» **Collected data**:
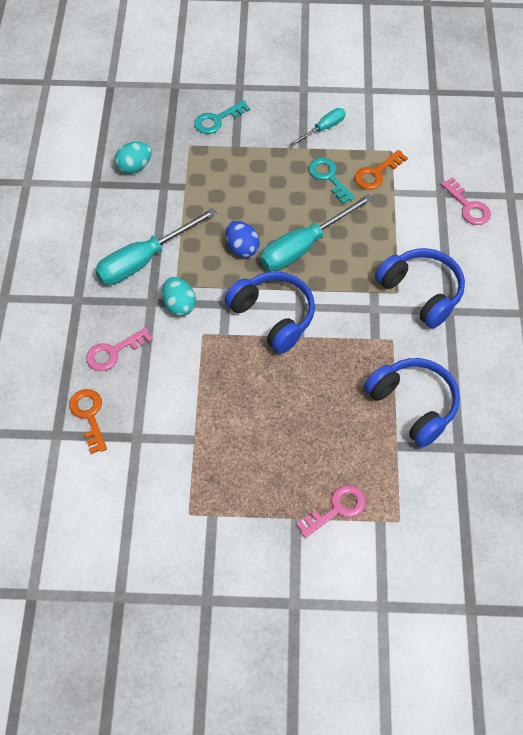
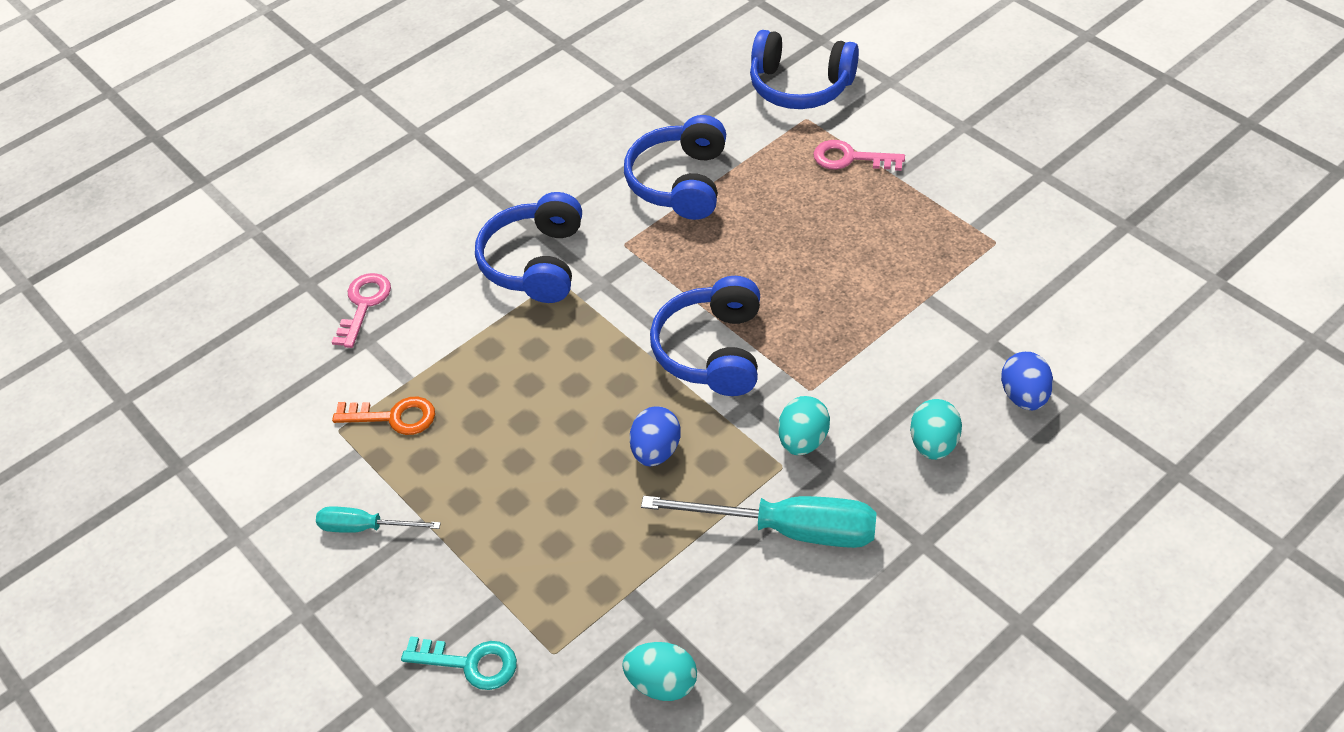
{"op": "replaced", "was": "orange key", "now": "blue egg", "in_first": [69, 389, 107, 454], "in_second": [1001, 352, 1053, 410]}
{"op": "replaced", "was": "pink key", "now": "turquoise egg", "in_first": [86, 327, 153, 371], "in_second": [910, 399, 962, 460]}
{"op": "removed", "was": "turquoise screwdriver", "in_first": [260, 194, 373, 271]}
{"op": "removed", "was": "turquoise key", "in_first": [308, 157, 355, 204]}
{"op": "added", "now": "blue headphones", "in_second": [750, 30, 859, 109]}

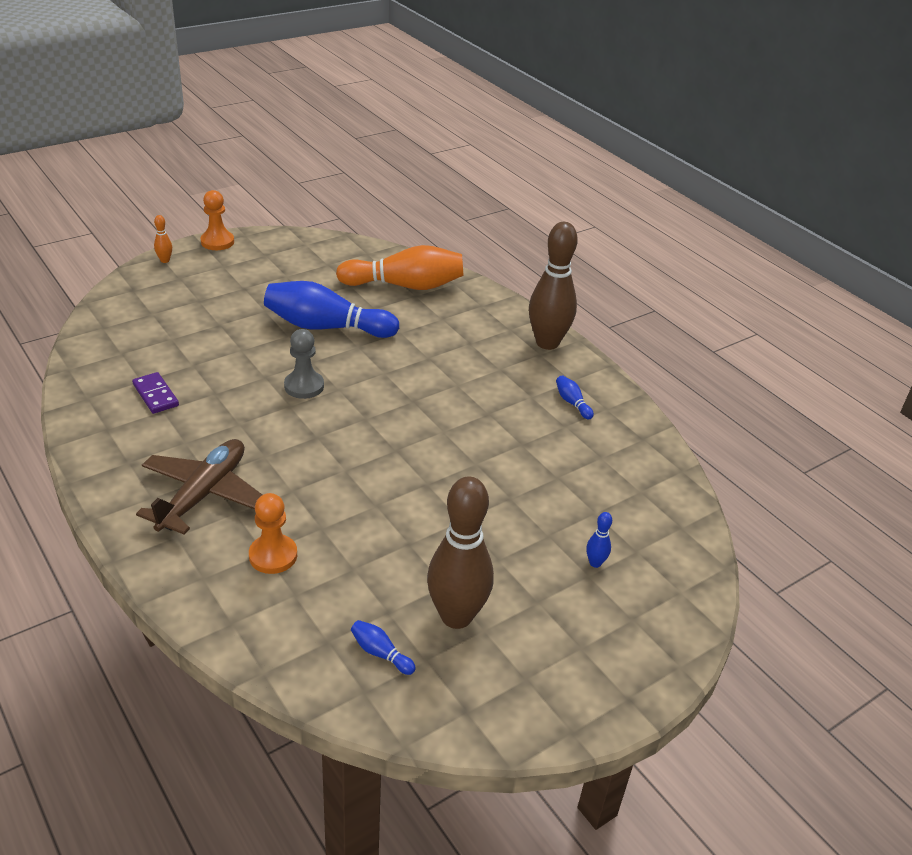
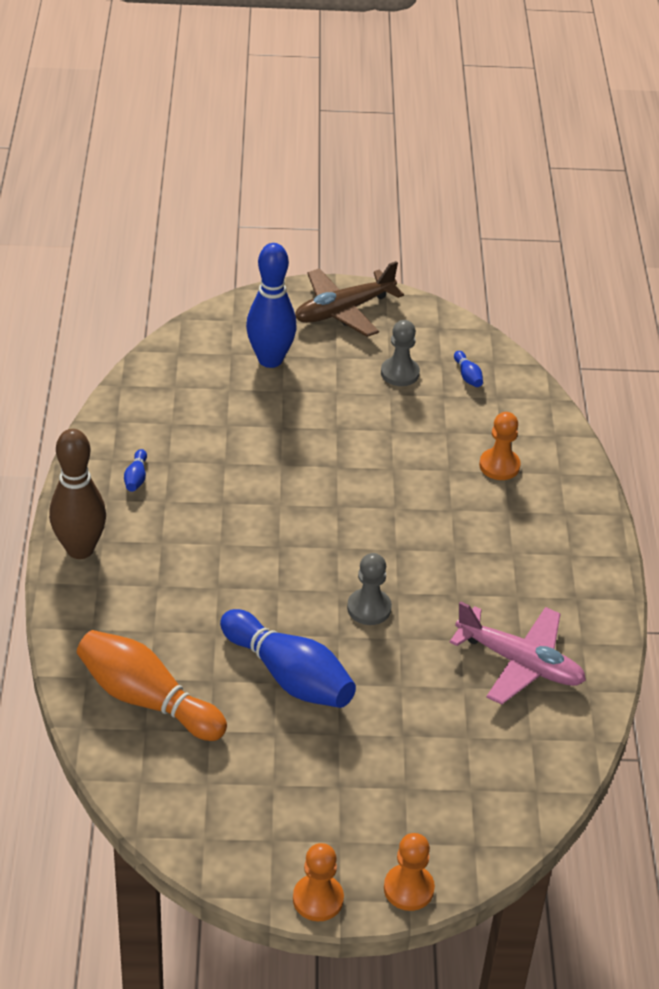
{"op": "replaced", "was": "purple domino", "now": "pink plane", "in_first": [132, 372, 179, 414], "in_second": [449, 601, 586, 704]}
{"op": "moved", "was": "brown plane", "in_first": [136, 439, 262, 535], "in_second": [295, 261, 404, 337]}
{"op": "replaced", "was": "orange bowling pin", "now": "orange pawn", "in_first": [154, 215, 172, 263], "in_second": [384, 833, 435, 911]}
{"op": "replaced", "was": "brown bowling pin", "now": "grey pawn", "in_first": [427, 477, 494, 629], "in_second": [381, 320, 420, 386]}
{"op": "resized", "was": "blue bowling pin", "in_first": [586, 512, 612, 568], "in_second": [246, 243, 297, 368], "ratio": 2.49}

» **WHAT THE TASK ASKS**:
Each record should be written out again exactly, though without its pictures.

» **ANSWER TO THIS EXERCISE**:
{"op": "replaced", "was": "orange key", "now": "blue egg", "in_first": [69, 389, 107, 454], "in_second": [1001, 352, 1053, 410]}
{"op": "replaced", "was": "pink key", "now": "turquoise egg", "in_first": [86, 327, 153, 371], "in_second": [910, 399, 962, 460]}
{"op": "removed", "was": "turquoise screwdriver", "in_first": [260, 194, 373, 271]}
{"op": "removed", "was": "turquoise key", "in_first": [308, 157, 355, 204]}
{"op": "added", "now": "blue headphones", "in_second": [750, 30, 859, 109]}

{"op": "replaced", "was": "purple domino", "now": "pink plane", "in_first": [132, 372, 179, 414], "in_second": [449, 601, 586, 704]}
{"op": "moved", "was": "brown plane", "in_first": [136, 439, 262, 535], "in_second": [295, 261, 404, 337]}
{"op": "replaced", "was": "orange bowling pin", "now": "orange pawn", "in_first": [154, 215, 172, 263], "in_second": [384, 833, 435, 911]}
{"op": "replaced", "was": "brown bowling pin", "now": "grey pawn", "in_first": [427, 477, 494, 629], "in_second": [381, 320, 420, 386]}
{"op": "resized", "was": "blue bowling pin", "in_first": [586, 512, 612, 568], "in_second": [246, 243, 297, 368], "ratio": 2.49}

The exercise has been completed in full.